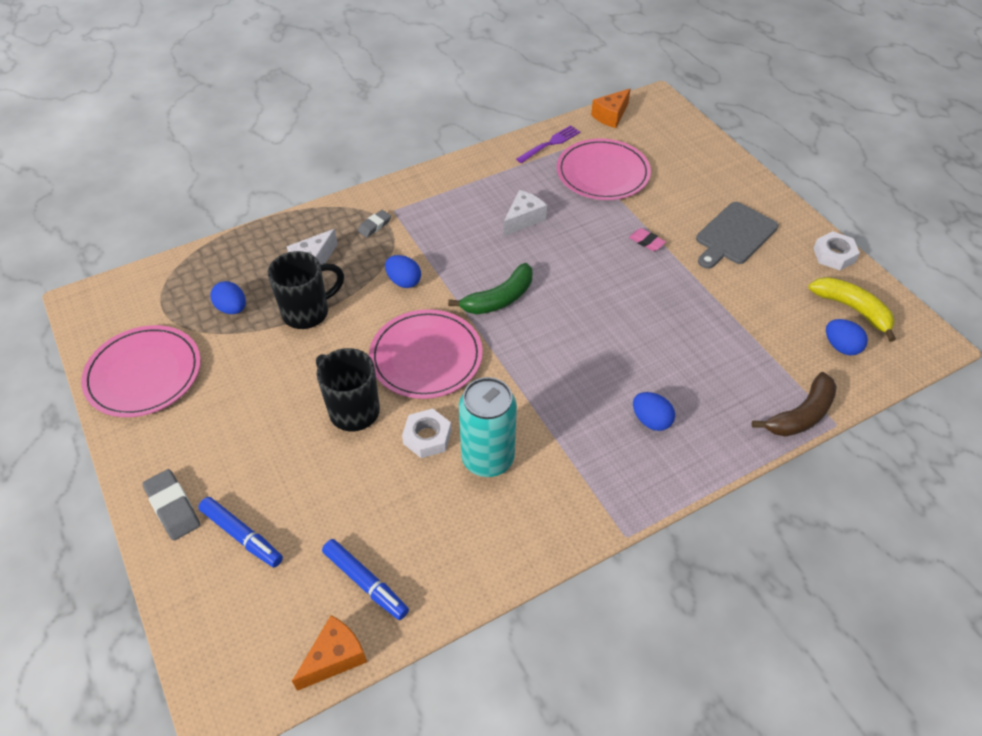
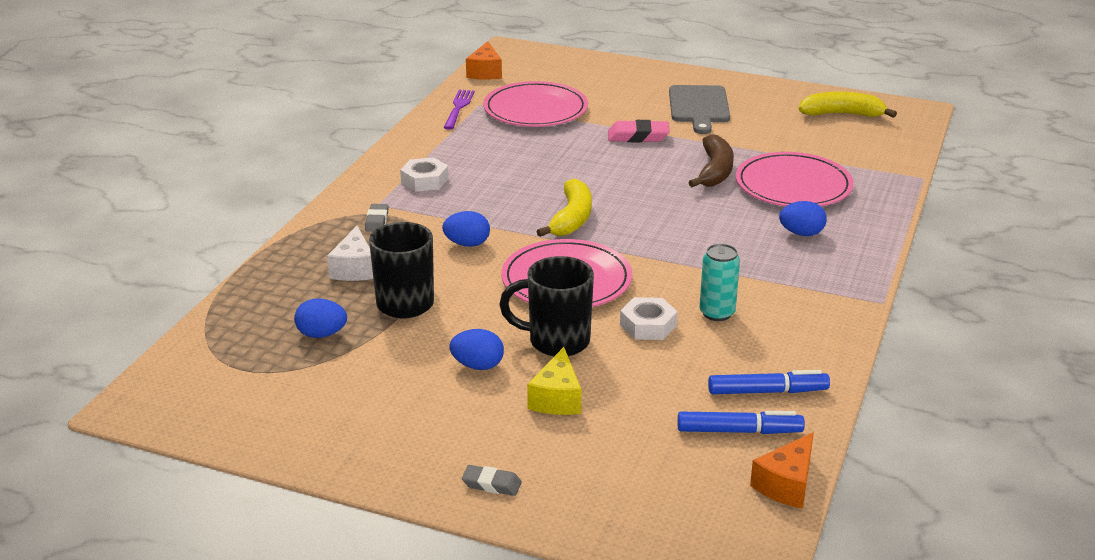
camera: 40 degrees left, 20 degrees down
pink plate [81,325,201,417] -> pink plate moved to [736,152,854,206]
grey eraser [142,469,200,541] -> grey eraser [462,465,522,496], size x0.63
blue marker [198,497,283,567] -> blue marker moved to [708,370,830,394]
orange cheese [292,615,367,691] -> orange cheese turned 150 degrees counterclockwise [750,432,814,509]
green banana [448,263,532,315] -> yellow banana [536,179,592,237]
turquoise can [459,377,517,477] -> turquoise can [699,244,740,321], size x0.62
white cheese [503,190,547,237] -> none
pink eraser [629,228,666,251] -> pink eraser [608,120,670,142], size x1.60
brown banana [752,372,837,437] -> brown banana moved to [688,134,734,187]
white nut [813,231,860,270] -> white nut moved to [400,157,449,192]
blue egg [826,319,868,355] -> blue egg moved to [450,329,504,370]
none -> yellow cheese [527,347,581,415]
● ● ● ●
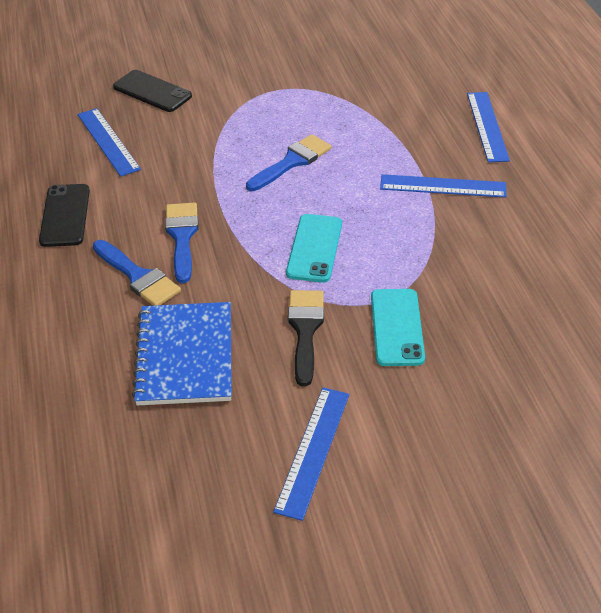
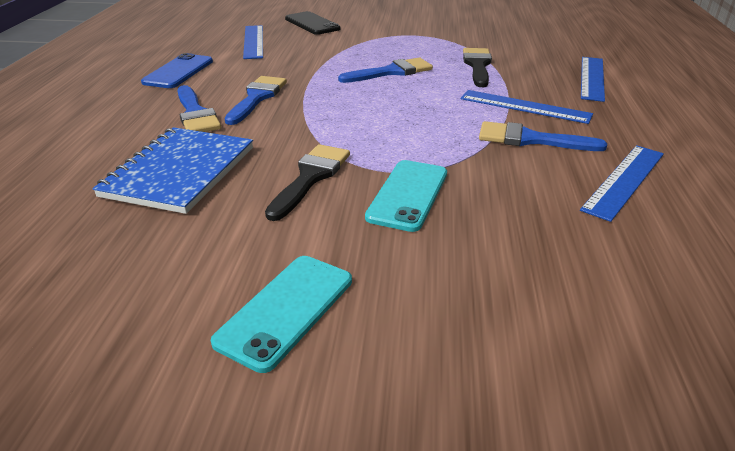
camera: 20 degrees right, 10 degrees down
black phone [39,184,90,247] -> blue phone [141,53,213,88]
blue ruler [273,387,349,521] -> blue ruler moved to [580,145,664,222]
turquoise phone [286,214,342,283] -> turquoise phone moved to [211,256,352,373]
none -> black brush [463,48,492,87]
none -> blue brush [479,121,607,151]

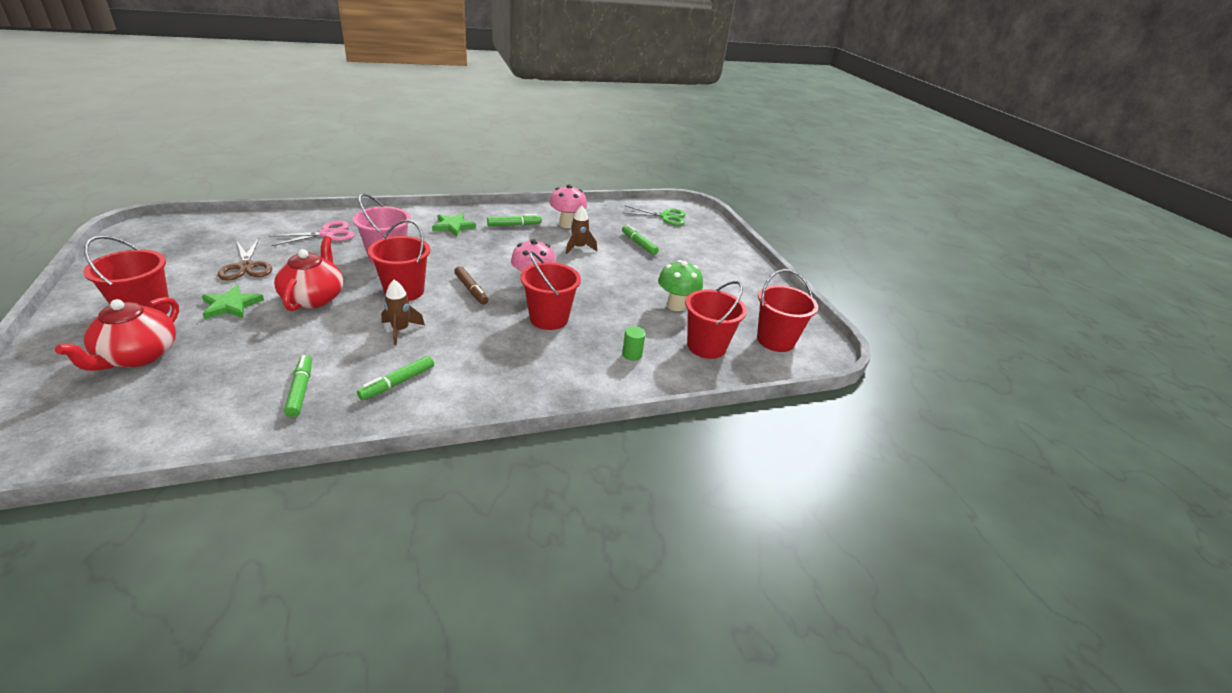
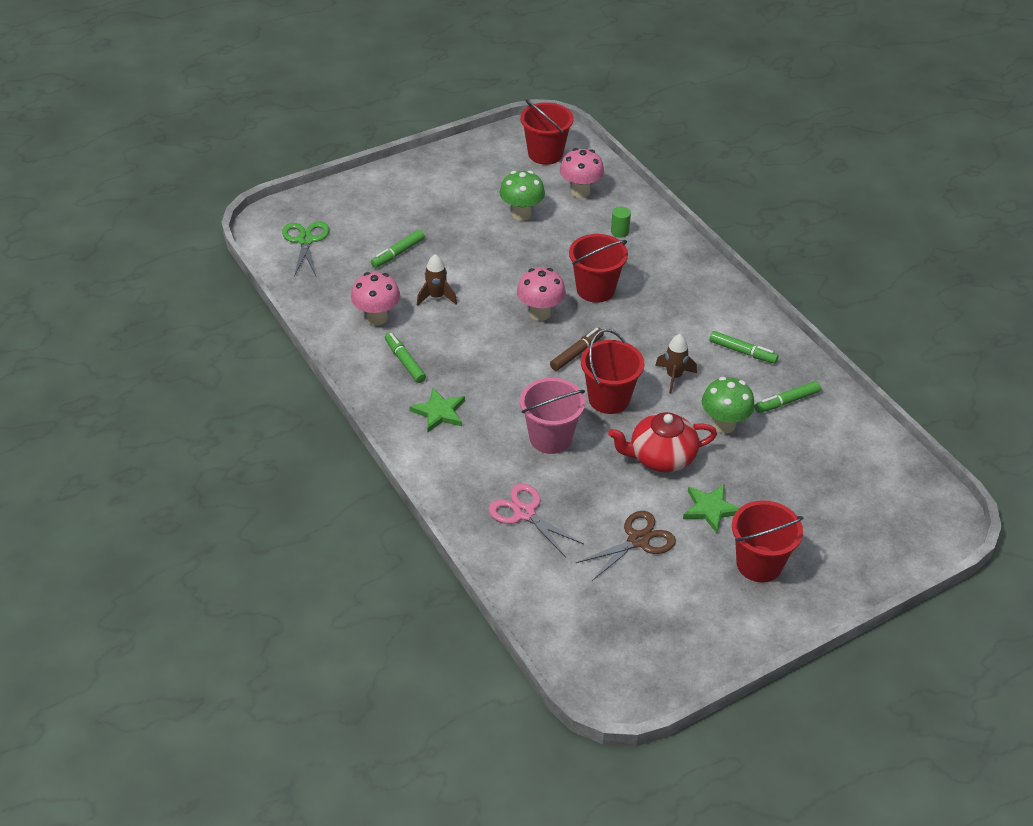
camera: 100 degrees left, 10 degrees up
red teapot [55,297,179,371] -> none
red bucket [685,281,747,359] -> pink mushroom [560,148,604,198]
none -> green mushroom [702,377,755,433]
● ● ● ●
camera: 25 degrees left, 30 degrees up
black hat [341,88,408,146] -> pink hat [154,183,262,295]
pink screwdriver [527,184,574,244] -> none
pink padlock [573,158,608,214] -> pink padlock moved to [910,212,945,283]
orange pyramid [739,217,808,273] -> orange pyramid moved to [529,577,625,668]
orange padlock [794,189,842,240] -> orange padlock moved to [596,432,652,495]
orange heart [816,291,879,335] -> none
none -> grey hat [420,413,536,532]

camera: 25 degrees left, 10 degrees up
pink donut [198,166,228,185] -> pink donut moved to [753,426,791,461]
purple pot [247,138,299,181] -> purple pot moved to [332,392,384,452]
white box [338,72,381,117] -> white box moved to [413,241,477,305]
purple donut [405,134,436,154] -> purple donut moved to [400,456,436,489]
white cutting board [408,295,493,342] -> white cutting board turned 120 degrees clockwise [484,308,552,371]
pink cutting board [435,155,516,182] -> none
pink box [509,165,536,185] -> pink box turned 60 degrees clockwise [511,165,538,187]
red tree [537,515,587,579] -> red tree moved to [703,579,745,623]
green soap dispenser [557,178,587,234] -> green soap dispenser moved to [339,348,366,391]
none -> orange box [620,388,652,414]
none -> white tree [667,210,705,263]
● ● ● ●
EXERCISE DESCRIPTION - The response must hold only the lines above from the line with "brown banana [752,372,837,437]" through the line with "none -> yellow cheese [527,347,581,415]", each copied exactly, both ends kept.

ANSWER -
brown banana [752,372,837,437] -> brown banana moved to [688,134,734,187]
white nut [813,231,860,270] -> white nut moved to [400,157,449,192]
blue egg [826,319,868,355] -> blue egg moved to [450,329,504,370]
none -> yellow cheese [527,347,581,415]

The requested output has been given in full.